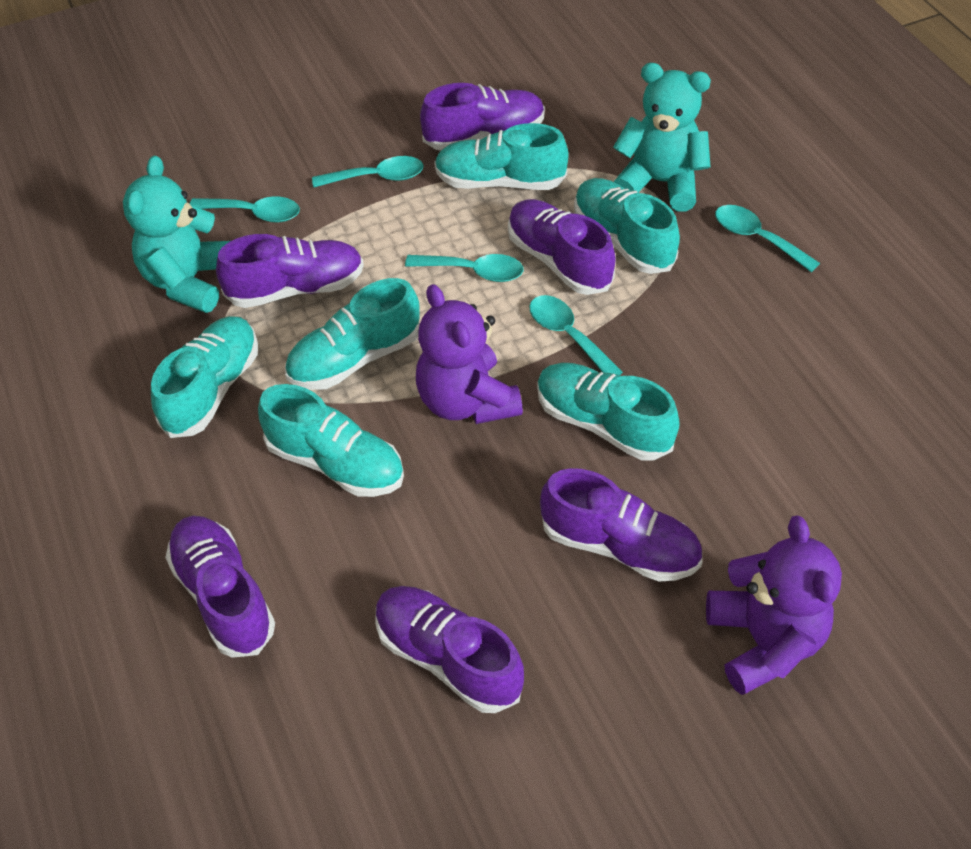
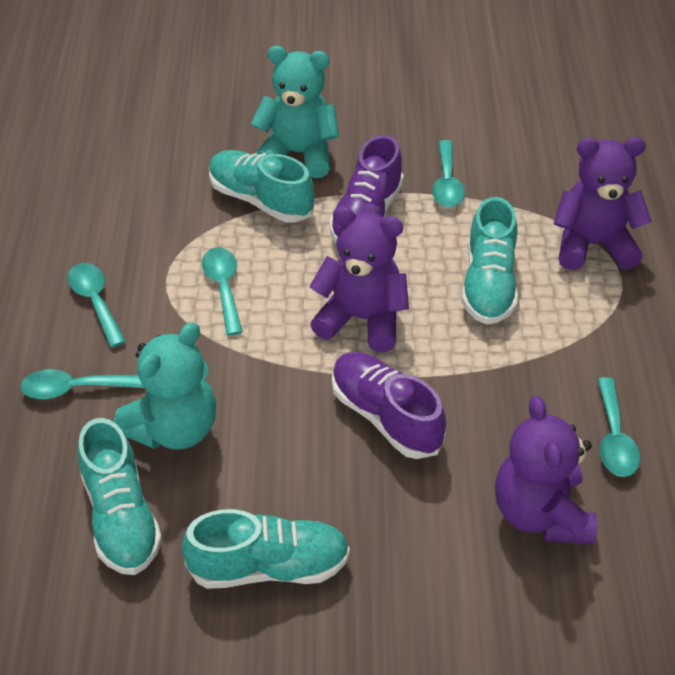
purple shoe: 6 -> 2
purple teddy bear: 2 -> 3
turquoise shoe: 6 -> 4

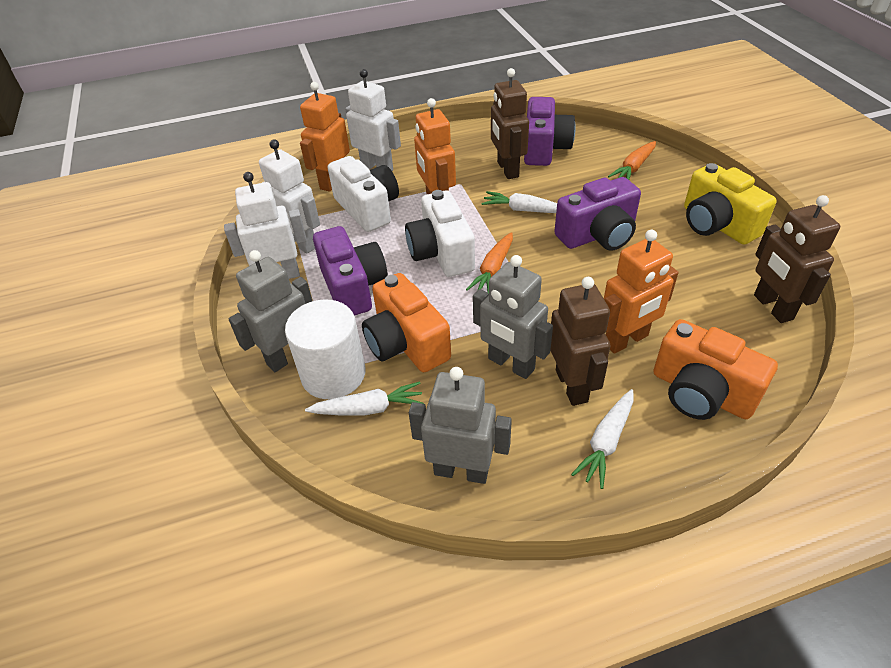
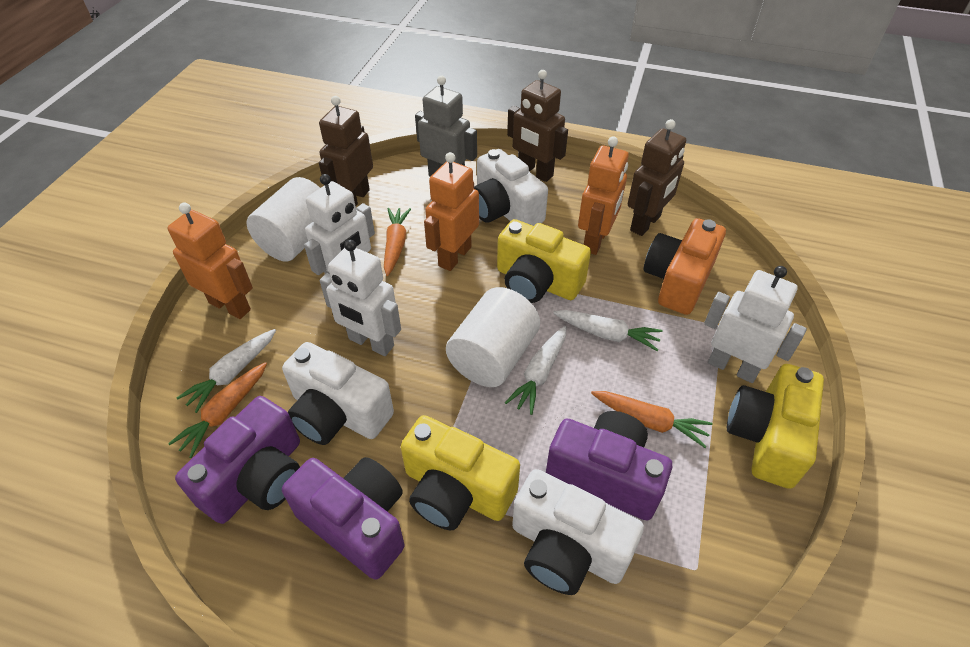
grey robot: 3 -> 1
orange camera: 2 -> 1
orange carrot: 2 -> 3
white camera: 2 -> 3
white cylinder: 1 -> 2
yellow camera: 1 -> 3

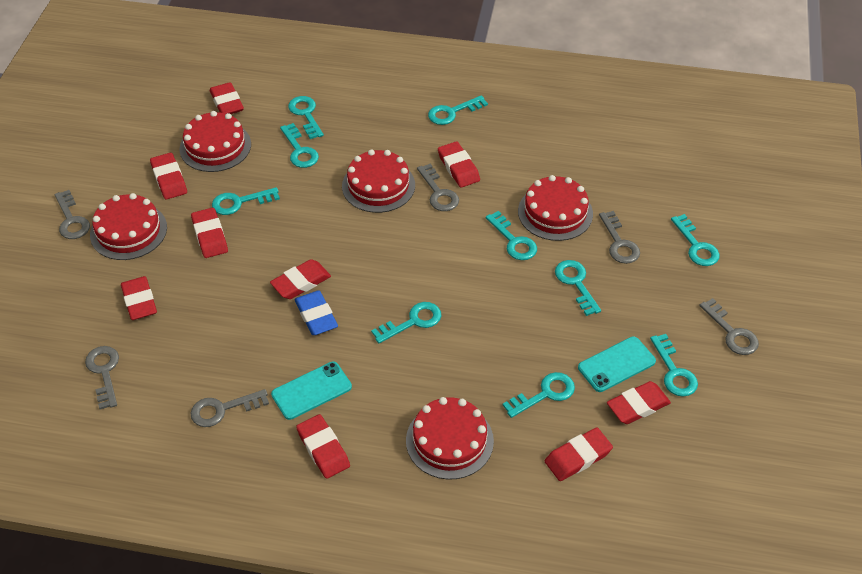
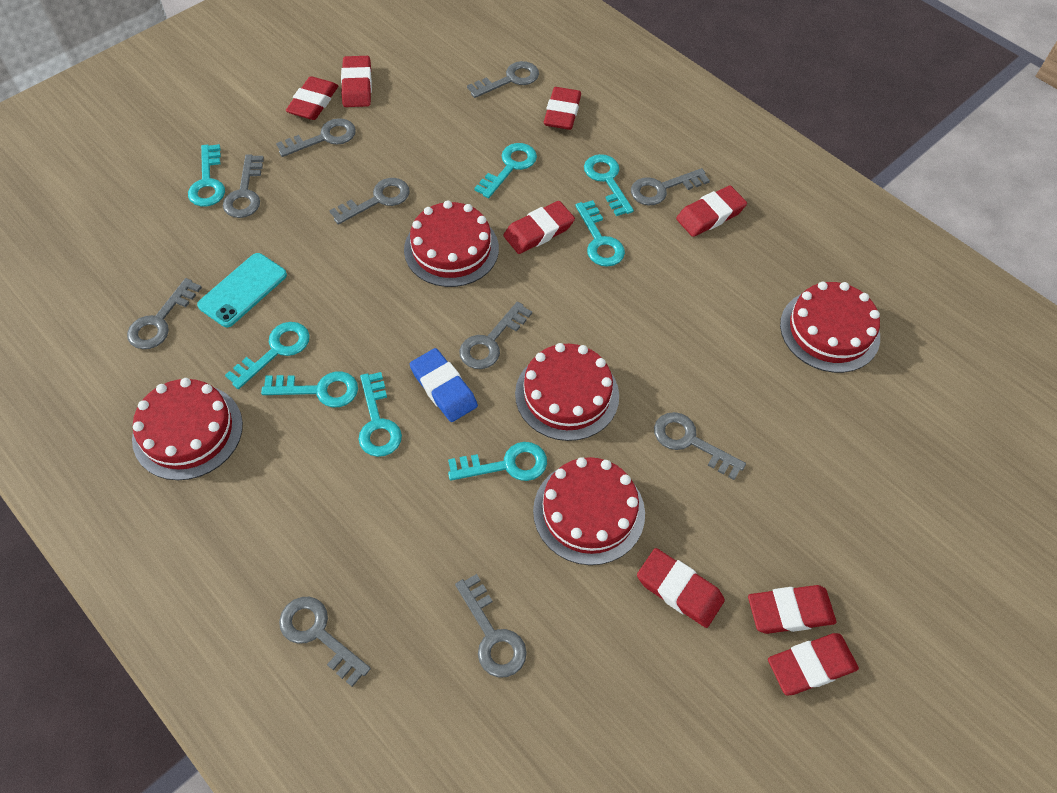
grey key: 6 -> 10
red eraser: 9 -> 8
turquoise key: 10 -> 8
turquoise phone: 2 -> 1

******

Take from the material every line that holds "turquoise".

▸ Finished exercise:
turquoise shoe: 6 -> 4
turquoise key: 10 -> 8
turquoise phone: 2 -> 1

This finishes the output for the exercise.